### What to produce:
Once the images are set aside, output the listing exactly as it stands.

------------------------------

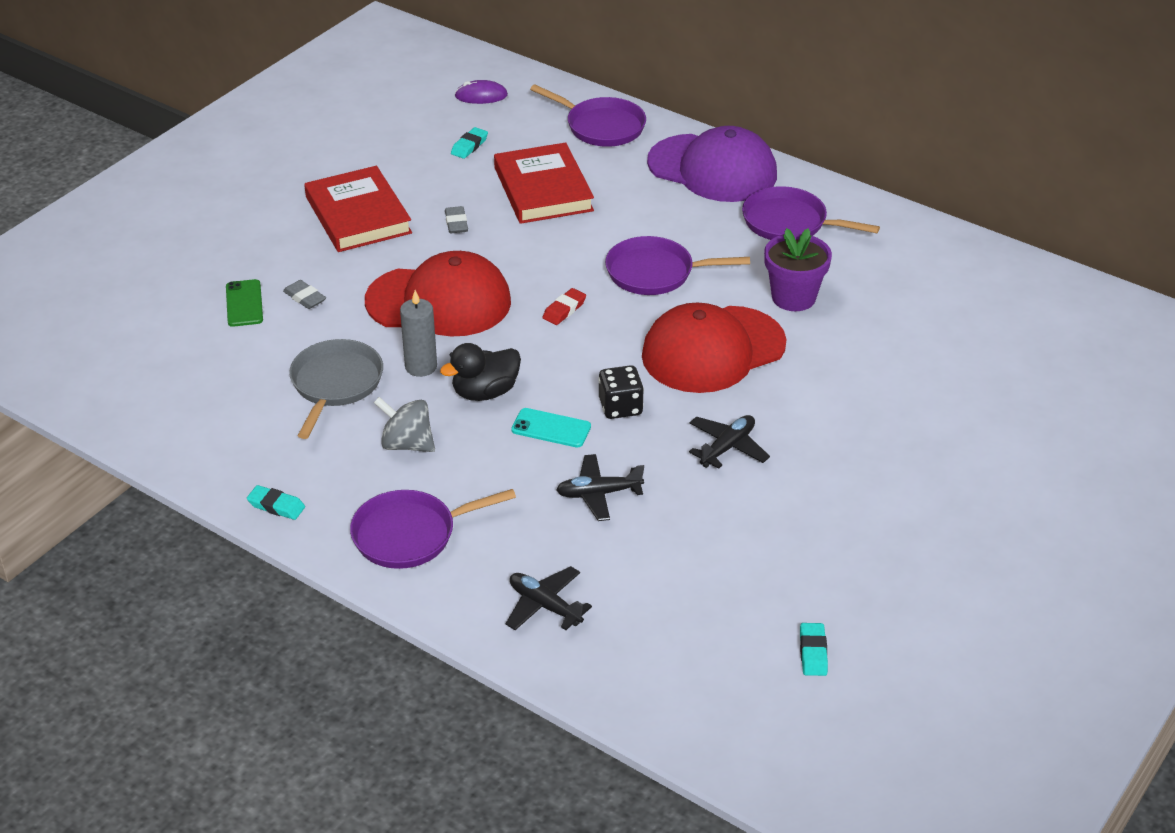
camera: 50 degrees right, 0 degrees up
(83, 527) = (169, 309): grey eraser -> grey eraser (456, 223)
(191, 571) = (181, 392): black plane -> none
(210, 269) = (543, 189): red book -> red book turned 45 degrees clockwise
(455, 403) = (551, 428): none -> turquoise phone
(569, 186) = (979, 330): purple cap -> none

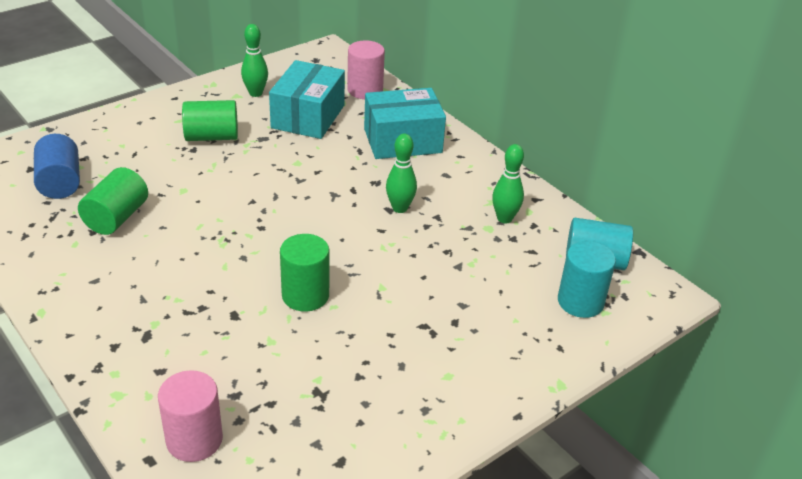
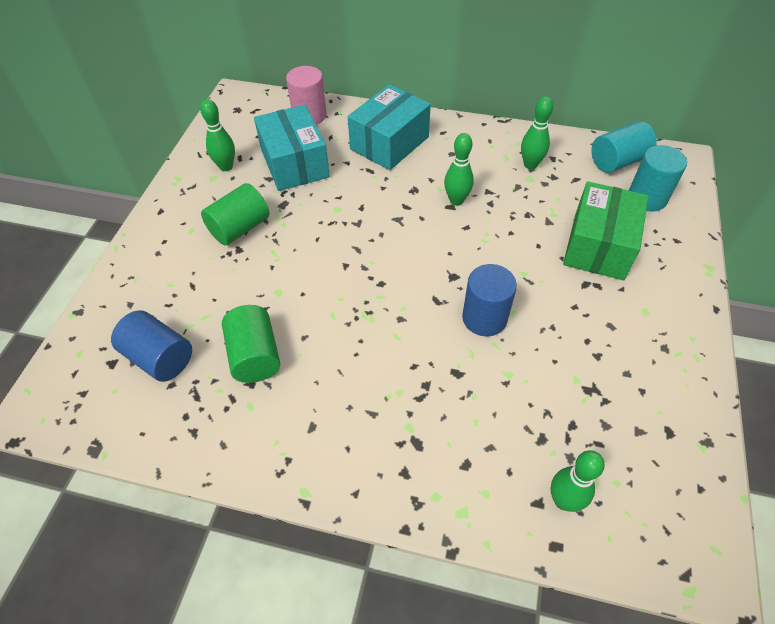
camera: 35 degrees left, 15 degrees up
(194, 440) = (563, 500): pink cylinder -> green bowling pin
(305, 295) = (484, 318): green cylinder -> blue cylinder
(477, 308) = (598, 246): none -> green box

------------------------------

### Answer to the problem:
camera: 50 degrees right, 0 degrees up
(83, 527) = (169, 309): grey eraser -> grey eraser (456, 223)
(191, 571) = (181, 392): black plane -> none
(210, 269) = (543, 189): red book -> red book turned 45 degrees clockwise
(455, 403) = (551, 428): none -> turquoise phone
(569, 186) = (979, 330): purple cap -> none

camera: 35 degrees left, 15 degrees up
(194, 440) = (563, 500): pink cylinder -> green bowling pin
(305, 295) = (484, 318): green cylinder -> blue cylinder
(477, 308) = (598, 246): none -> green box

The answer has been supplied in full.